> **TASK TO CARRY OUT**:
Copy out each line of the entries below in which the string "audio" appears.

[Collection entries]

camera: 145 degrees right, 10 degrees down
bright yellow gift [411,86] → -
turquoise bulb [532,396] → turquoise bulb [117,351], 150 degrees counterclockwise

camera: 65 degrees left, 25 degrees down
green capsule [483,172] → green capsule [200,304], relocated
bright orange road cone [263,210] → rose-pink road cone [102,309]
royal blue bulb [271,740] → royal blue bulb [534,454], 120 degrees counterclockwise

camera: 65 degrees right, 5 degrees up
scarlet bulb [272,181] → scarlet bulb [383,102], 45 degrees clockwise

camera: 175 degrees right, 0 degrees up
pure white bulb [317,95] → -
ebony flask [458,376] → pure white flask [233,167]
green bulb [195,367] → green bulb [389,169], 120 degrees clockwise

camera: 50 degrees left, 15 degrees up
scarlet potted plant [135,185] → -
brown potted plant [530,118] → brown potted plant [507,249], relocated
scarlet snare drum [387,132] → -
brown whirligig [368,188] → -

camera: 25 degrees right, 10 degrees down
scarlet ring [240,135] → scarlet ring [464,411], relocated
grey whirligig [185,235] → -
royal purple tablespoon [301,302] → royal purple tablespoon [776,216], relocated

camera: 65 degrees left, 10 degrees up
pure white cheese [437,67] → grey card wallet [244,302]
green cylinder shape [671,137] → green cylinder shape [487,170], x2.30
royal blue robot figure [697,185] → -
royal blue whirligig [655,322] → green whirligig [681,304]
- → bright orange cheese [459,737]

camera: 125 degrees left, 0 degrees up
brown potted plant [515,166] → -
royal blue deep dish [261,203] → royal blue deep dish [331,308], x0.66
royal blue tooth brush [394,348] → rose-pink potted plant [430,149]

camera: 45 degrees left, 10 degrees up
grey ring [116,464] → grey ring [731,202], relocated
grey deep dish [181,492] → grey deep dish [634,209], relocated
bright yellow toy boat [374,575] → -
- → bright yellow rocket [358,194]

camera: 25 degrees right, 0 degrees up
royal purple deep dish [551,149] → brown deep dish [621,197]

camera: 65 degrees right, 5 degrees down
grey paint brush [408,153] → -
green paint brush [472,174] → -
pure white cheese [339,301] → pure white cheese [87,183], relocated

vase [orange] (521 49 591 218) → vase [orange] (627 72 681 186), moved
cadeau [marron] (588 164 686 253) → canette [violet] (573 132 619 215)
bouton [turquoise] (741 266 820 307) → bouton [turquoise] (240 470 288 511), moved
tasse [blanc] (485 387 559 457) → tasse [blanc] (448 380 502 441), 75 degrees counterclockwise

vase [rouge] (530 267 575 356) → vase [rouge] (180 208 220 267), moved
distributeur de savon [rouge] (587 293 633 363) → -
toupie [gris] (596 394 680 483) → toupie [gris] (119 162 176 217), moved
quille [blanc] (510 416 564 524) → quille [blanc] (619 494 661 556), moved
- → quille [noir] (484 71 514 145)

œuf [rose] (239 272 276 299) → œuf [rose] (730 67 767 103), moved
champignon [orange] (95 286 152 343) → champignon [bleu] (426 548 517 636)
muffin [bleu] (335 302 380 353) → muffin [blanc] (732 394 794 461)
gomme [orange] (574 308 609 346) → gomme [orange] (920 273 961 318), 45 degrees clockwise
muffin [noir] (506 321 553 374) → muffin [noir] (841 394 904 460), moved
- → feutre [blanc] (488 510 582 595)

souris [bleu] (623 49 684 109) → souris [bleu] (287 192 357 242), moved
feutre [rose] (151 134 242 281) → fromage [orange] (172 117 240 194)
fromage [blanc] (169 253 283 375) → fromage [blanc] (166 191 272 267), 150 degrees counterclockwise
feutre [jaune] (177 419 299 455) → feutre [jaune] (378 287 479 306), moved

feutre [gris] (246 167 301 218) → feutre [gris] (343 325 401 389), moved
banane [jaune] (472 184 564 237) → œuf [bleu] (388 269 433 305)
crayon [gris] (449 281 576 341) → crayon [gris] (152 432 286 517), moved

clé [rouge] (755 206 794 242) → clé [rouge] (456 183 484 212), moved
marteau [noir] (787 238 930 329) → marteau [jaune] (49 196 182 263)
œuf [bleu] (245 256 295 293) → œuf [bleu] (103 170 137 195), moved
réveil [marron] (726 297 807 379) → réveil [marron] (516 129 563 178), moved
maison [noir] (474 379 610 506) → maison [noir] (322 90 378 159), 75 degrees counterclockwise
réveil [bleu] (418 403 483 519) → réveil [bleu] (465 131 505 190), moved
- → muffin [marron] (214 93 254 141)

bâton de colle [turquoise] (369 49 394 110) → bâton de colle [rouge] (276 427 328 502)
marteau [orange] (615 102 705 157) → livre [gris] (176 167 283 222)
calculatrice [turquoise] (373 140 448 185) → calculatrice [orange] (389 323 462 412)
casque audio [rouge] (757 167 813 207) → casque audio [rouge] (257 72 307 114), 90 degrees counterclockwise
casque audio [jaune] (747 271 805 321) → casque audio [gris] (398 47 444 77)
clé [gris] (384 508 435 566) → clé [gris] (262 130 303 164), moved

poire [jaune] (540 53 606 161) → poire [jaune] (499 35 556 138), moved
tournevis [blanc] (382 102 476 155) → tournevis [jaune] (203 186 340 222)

> **ANSWER BELOW**:
casque audio [rouge] (757 167 813 207) → casque audio [rouge] (257 72 307 114), 90 degrees counterclockwise
casque audio [jaune] (747 271 805 321) → casque audio [gris] (398 47 444 77)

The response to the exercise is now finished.